Data supplied
──────────
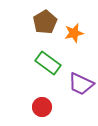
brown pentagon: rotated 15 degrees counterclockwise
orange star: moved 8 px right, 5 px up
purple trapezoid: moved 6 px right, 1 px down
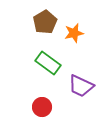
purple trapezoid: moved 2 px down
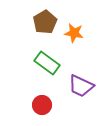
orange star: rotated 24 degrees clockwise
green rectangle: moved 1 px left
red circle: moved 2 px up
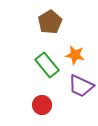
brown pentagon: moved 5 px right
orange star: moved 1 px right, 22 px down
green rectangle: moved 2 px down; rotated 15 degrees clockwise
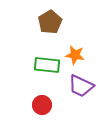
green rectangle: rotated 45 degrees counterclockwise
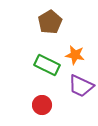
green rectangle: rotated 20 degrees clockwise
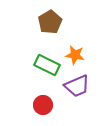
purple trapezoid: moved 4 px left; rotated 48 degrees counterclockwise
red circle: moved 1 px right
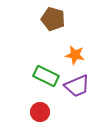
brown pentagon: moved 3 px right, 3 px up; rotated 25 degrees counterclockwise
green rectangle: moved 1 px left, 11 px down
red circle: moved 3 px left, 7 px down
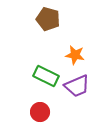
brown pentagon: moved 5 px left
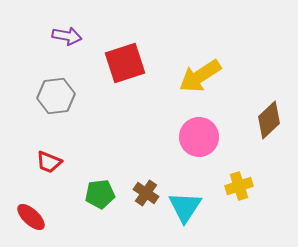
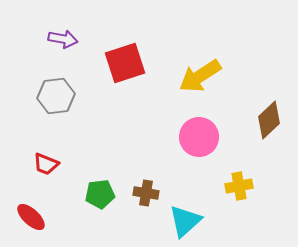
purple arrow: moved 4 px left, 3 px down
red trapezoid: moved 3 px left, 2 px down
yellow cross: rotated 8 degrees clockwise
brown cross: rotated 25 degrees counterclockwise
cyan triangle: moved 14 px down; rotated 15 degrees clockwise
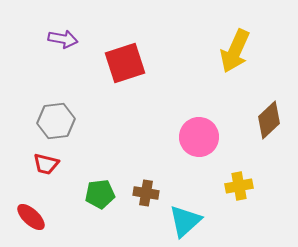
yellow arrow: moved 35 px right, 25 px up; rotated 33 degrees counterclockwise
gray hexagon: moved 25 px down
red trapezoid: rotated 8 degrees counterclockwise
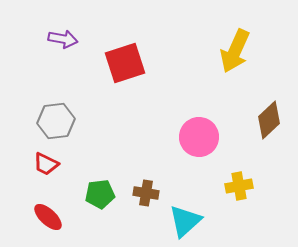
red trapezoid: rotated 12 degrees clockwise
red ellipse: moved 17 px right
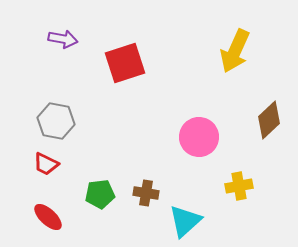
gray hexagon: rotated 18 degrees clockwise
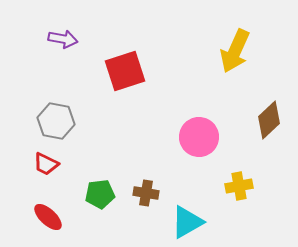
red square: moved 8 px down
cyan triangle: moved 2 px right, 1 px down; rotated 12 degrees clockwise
──────────
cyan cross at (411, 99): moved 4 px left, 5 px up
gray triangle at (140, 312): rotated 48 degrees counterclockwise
──────────
To do
Retype the rows above without changes, starting at the row containing "brown pentagon: moved 3" and ending at the row containing "cyan triangle: moved 2". Omit the picture lines from your answer.

Exercise solution
brown pentagon: moved 3 px right, 3 px up; rotated 25 degrees counterclockwise
green rectangle: moved 1 px left, 11 px down
red circle: moved 3 px left, 7 px down
brown pentagon: moved 5 px left
purple arrow: moved 4 px left, 3 px down
red trapezoid: moved 3 px left, 2 px down
yellow cross: rotated 8 degrees clockwise
brown cross: rotated 25 degrees counterclockwise
cyan triangle: moved 14 px down; rotated 15 degrees clockwise
yellow arrow: moved 35 px right, 25 px up; rotated 33 degrees counterclockwise
gray hexagon: moved 25 px down
red trapezoid: rotated 8 degrees counterclockwise
red trapezoid: rotated 12 degrees clockwise
red ellipse: moved 17 px right
gray hexagon: rotated 18 degrees clockwise
red square: moved 8 px down
cyan triangle: moved 2 px right, 1 px down; rotated 12 degrees clockwise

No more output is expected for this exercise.